Before-and-after change records
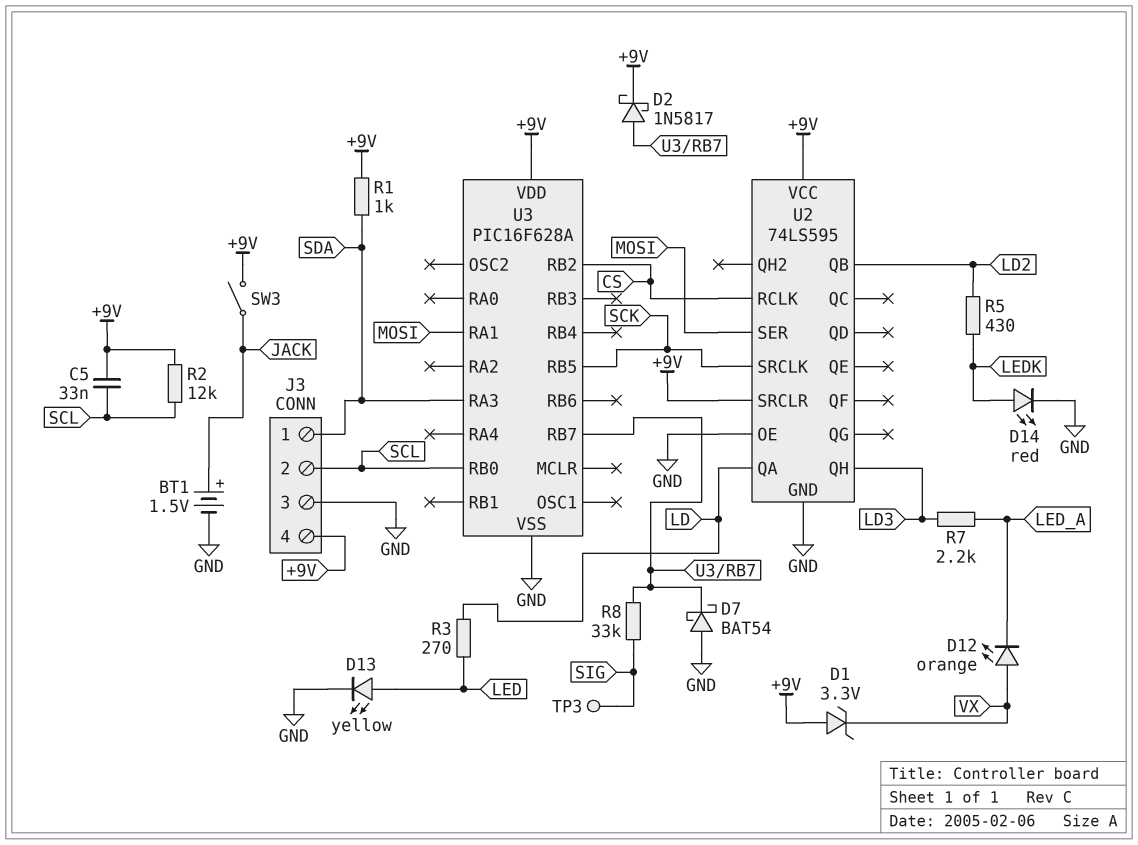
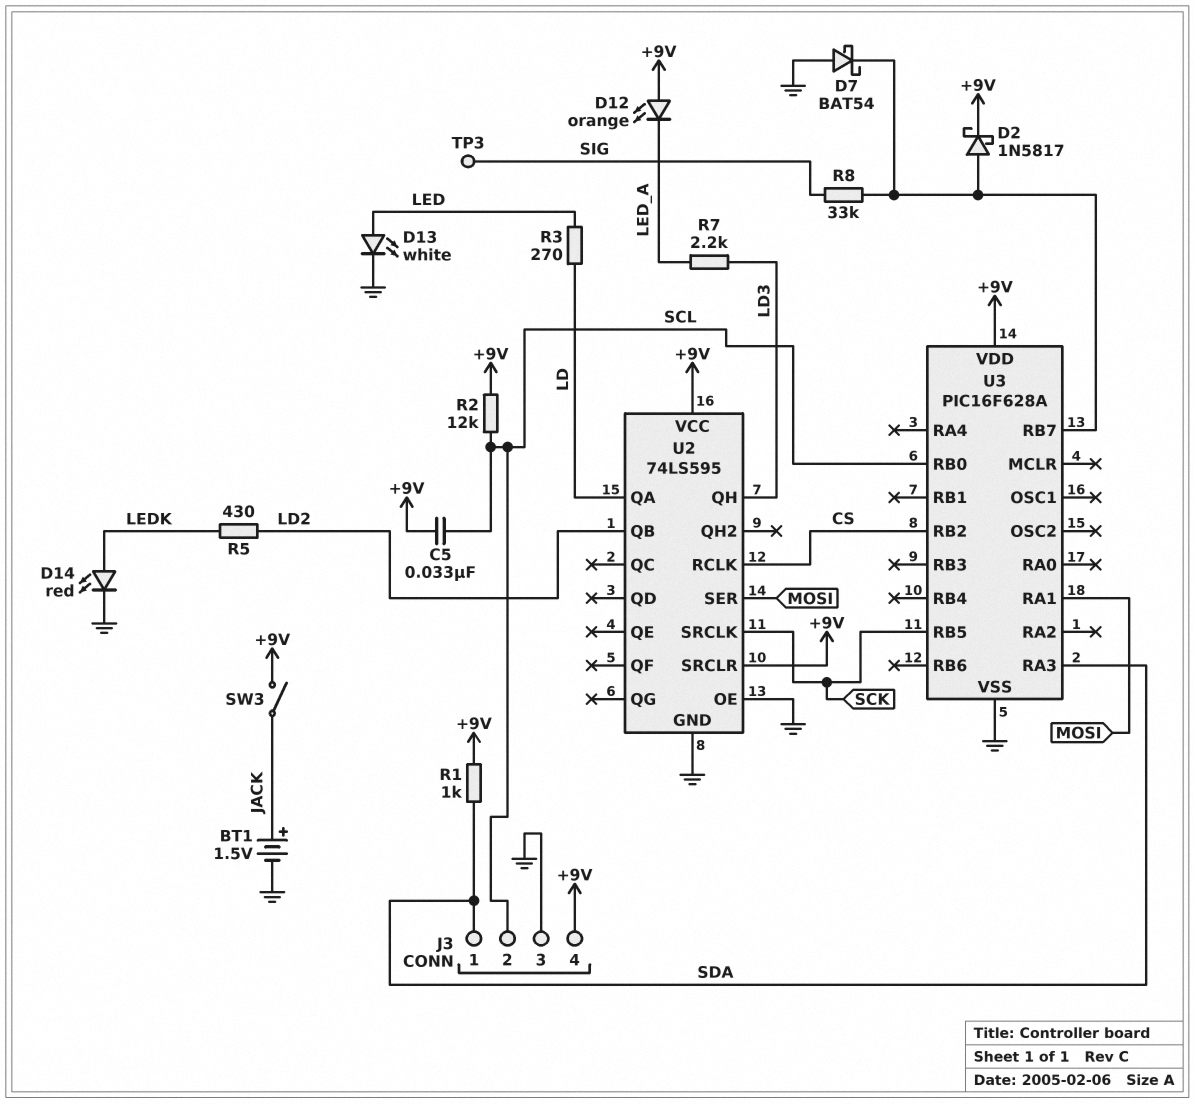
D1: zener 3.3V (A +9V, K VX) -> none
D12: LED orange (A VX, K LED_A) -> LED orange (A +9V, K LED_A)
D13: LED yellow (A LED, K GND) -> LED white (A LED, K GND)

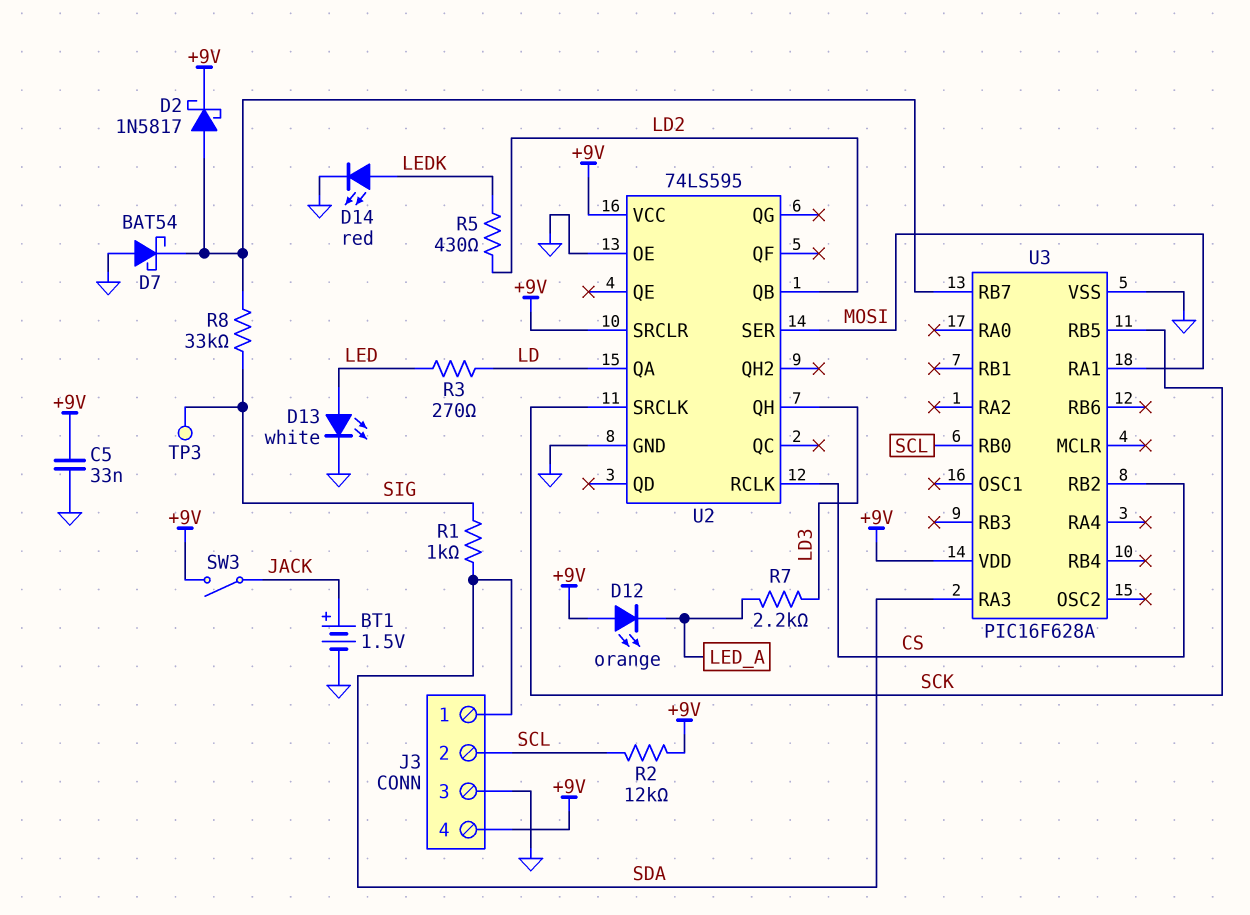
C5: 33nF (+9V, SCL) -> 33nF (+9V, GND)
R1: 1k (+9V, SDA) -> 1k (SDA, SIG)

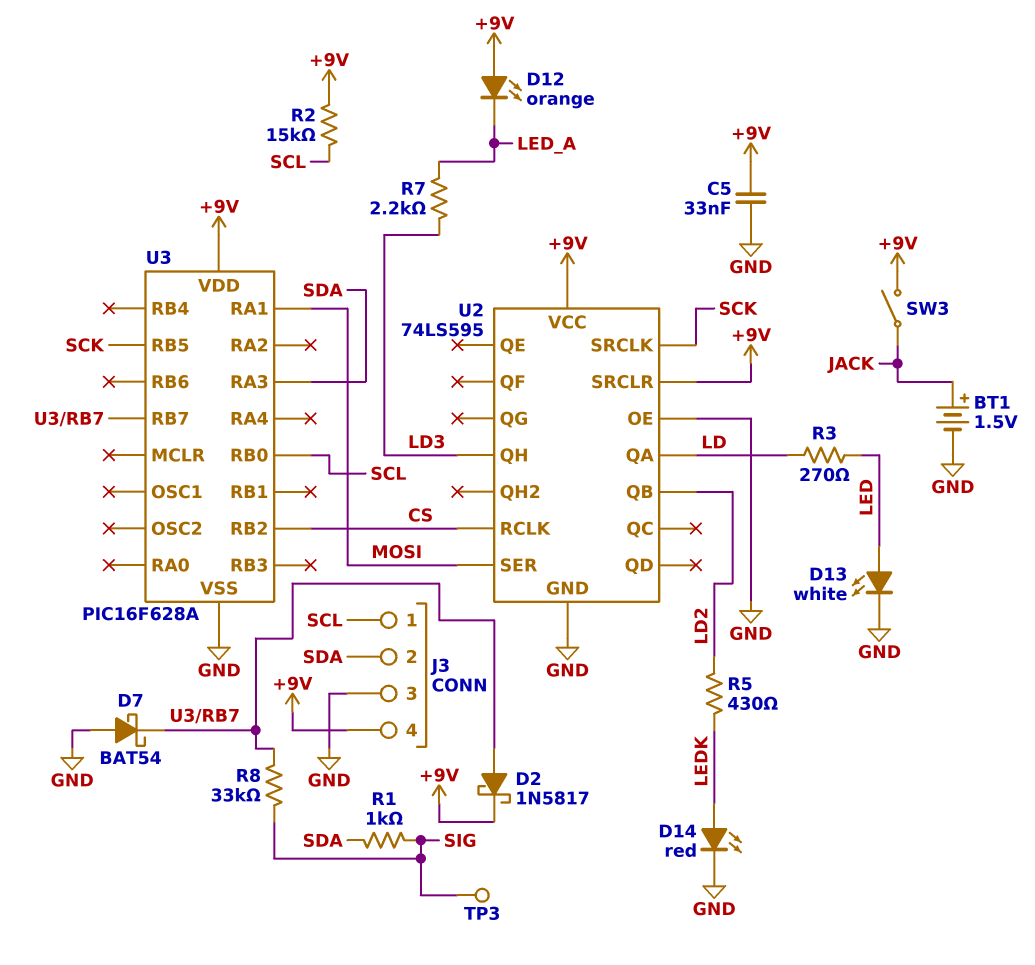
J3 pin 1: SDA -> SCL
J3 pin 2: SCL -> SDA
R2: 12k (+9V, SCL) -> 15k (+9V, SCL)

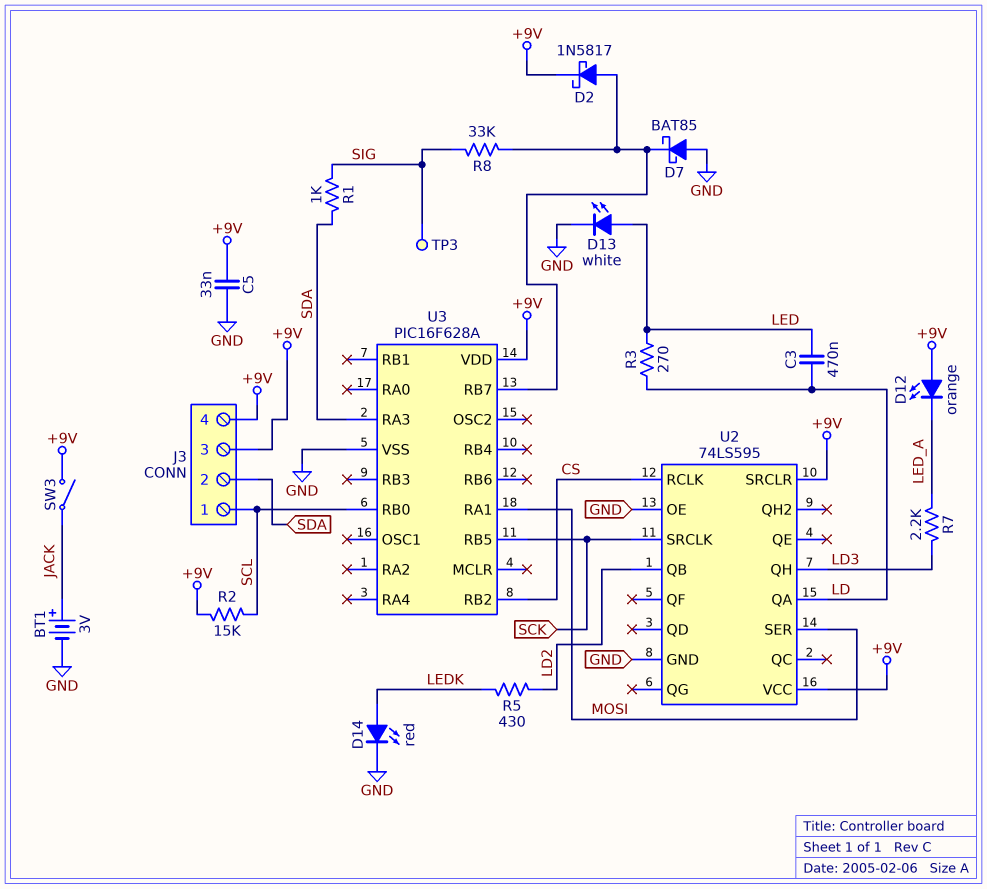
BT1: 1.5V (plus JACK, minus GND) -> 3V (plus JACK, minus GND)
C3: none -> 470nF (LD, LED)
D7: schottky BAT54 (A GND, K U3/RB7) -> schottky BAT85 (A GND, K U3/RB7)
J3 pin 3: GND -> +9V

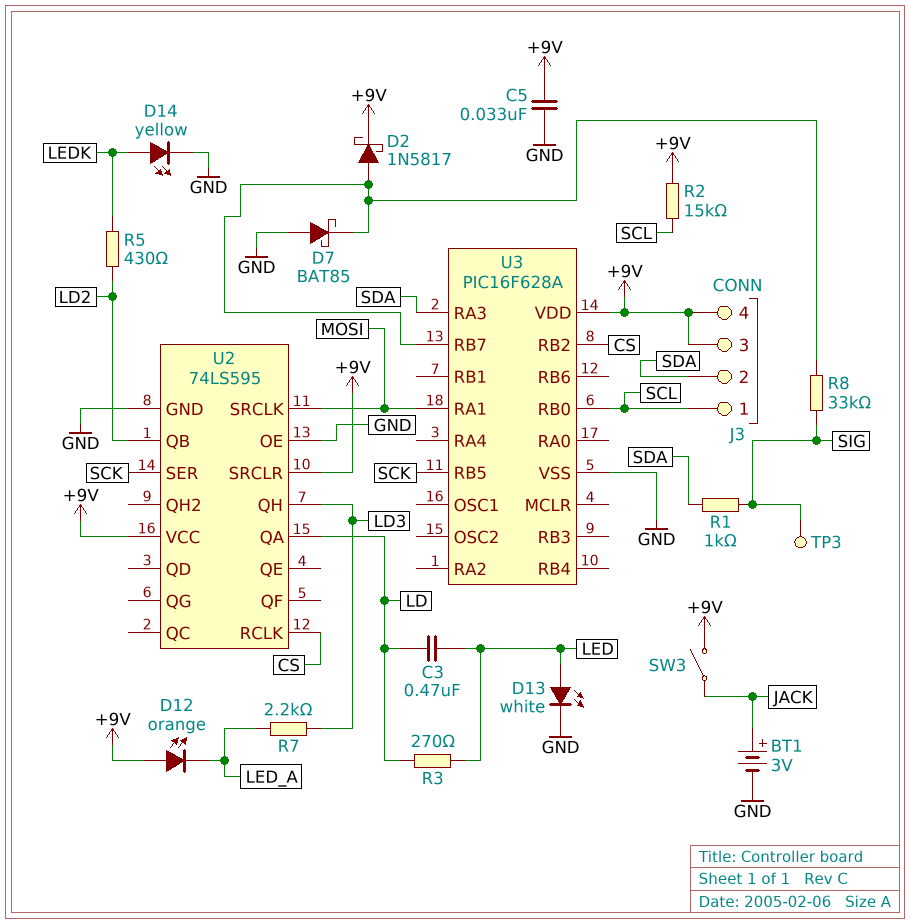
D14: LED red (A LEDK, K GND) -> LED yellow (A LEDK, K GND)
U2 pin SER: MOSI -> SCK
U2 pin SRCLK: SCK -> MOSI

TO DO:
Say, as a bare number, how many lines of the data hold the string "yellow".

COMPLETED TASK:
2